**TASK ITEM**: Everything from the line containing "RFID2 pin SCK: GP18 -> GP21" through the final line of the entries, both included, should be copied exactly and with nothing else; please skip pictures.

**TASK INPUT**:

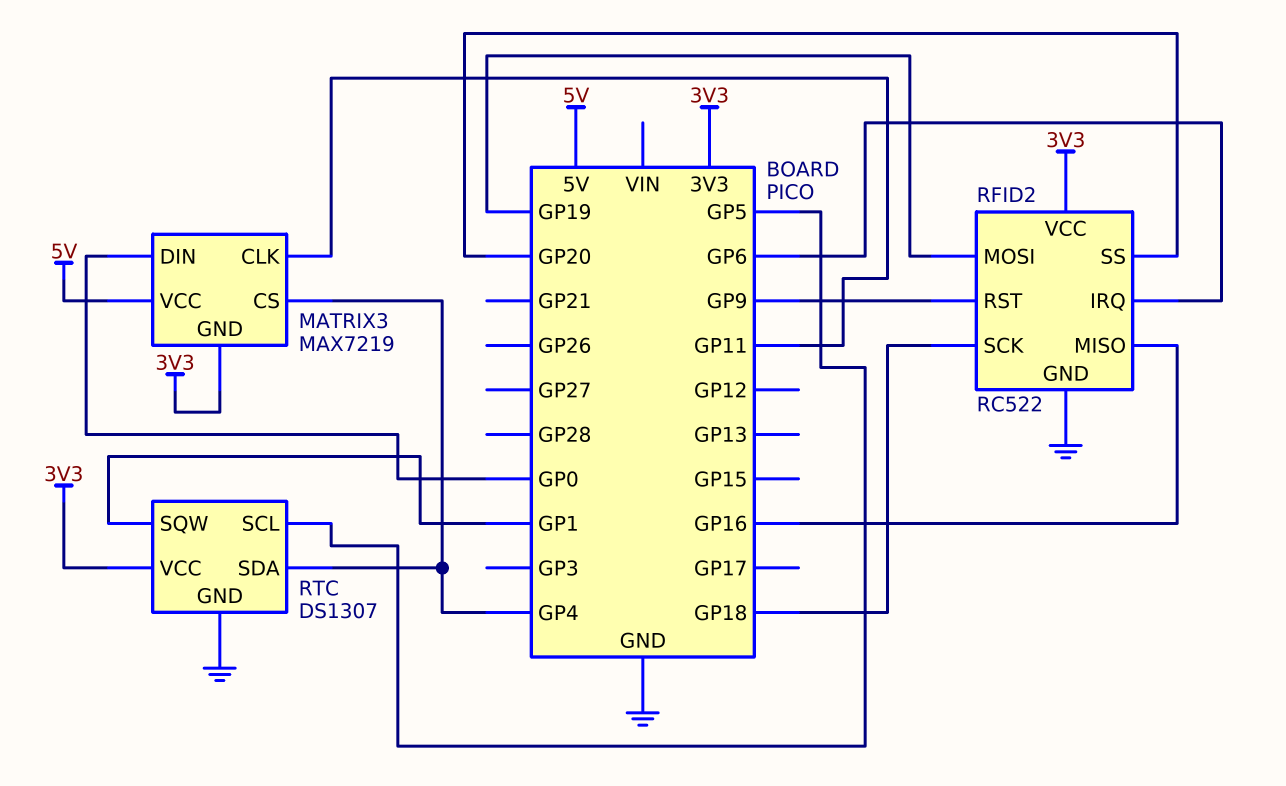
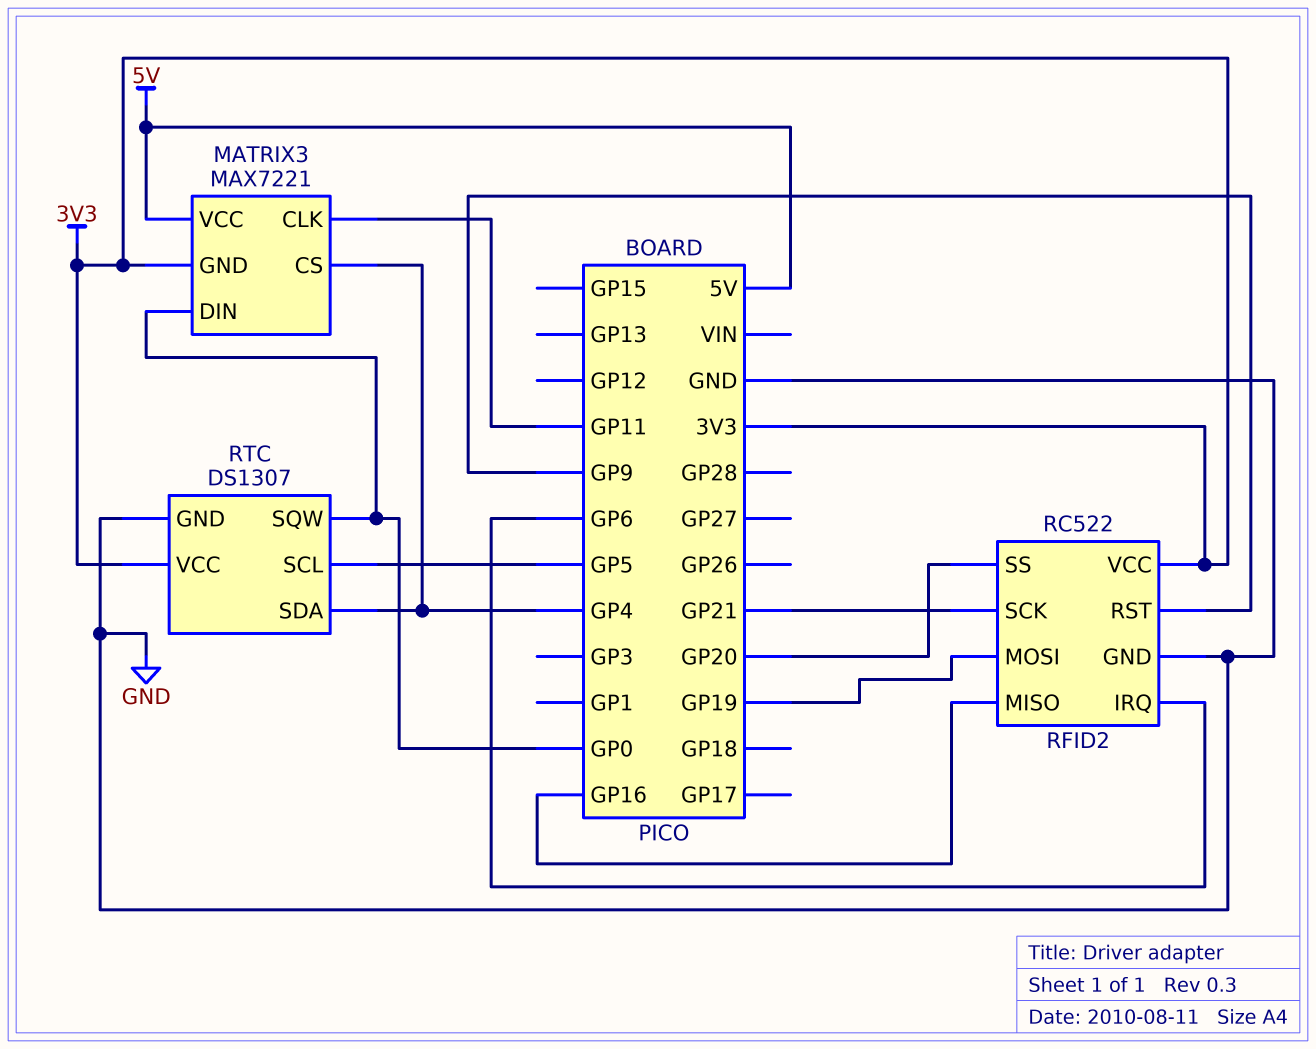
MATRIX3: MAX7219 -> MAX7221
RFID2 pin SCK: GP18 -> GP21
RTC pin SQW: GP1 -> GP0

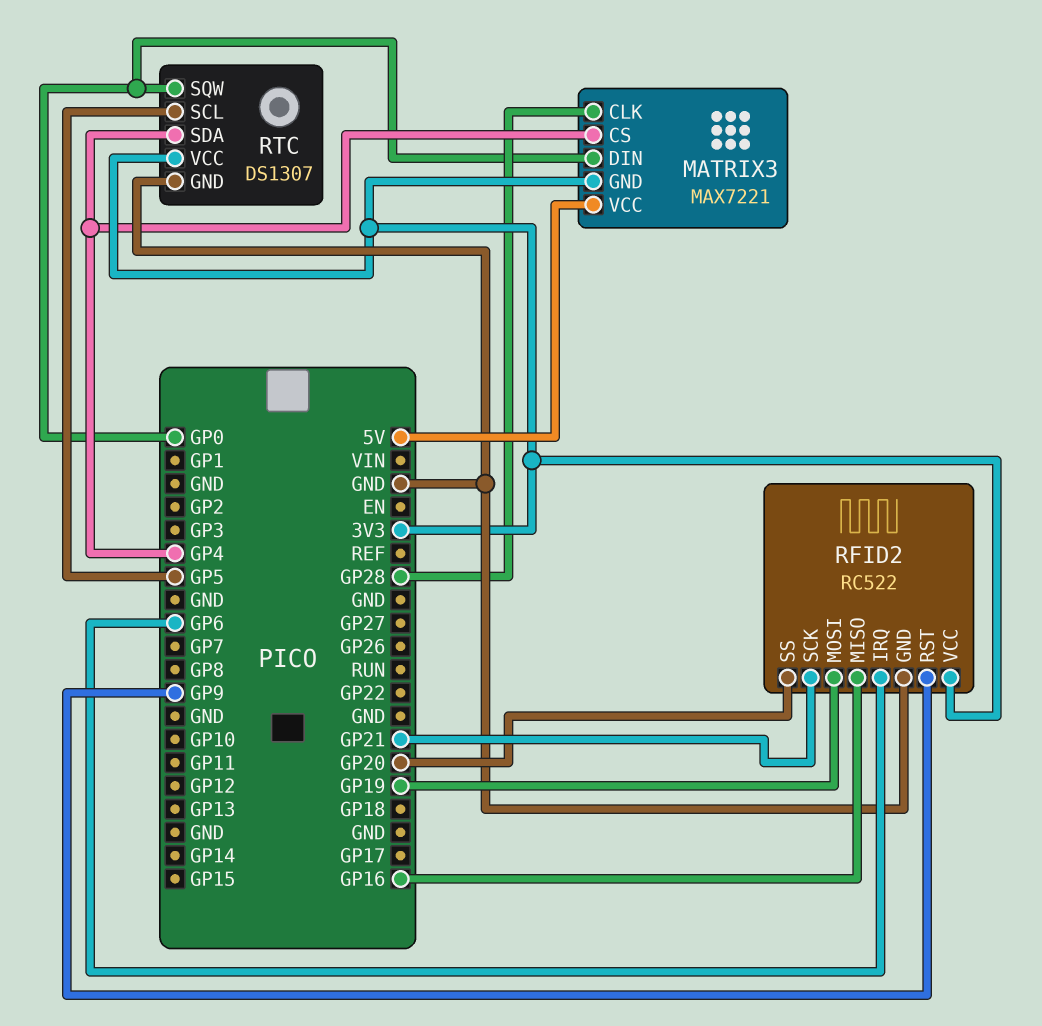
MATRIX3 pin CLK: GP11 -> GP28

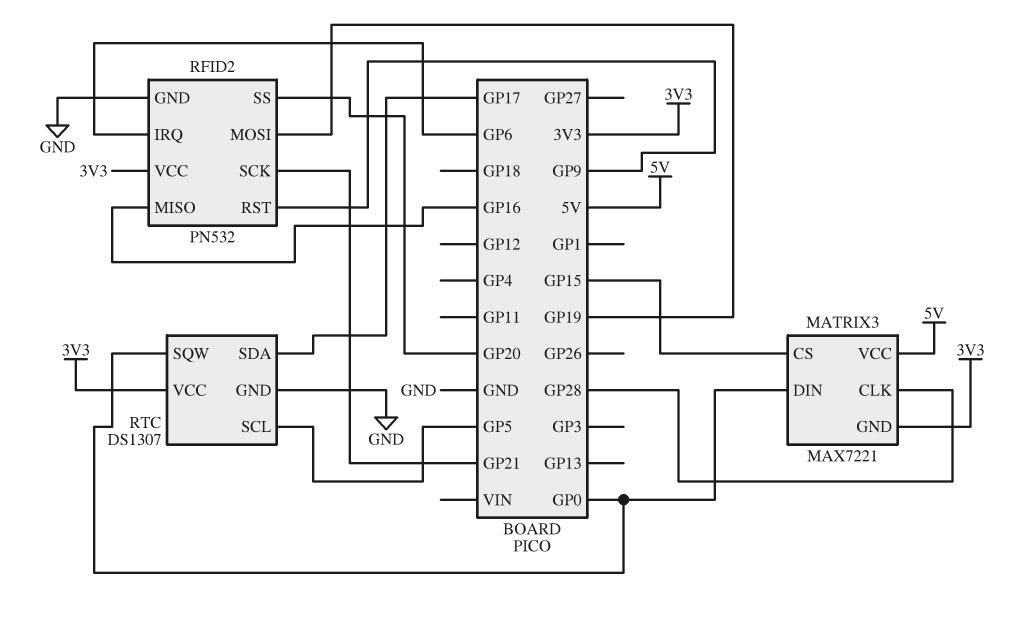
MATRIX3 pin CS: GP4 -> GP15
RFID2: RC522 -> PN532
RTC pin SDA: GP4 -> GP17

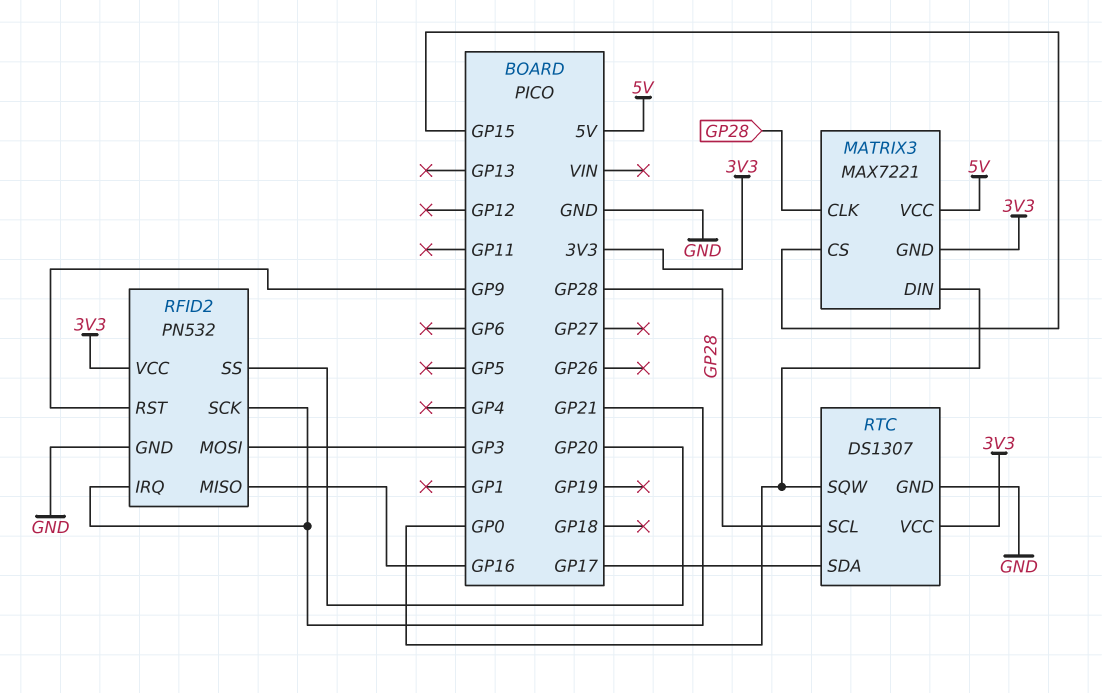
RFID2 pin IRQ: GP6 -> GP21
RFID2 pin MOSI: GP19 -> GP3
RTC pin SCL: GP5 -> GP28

**THE COMPLETED TASK**:
RFID2 pin SCK: GP18 -> GP21
RTC pin SQW: GP1 -> GP0

MATRIX3 pin CLK: GP11 -> GP28

MATRIX3 pin CS: GP4 -> GP15
RFID2: RC522 -> PN532
RTC pin SDA: GP4 -> GP17

RFID2 pin IRQ: GP6 -> GP21
RFID2 pin MOSI: GP19 -> GP3
RTC pin SCL: GP5 -> GP28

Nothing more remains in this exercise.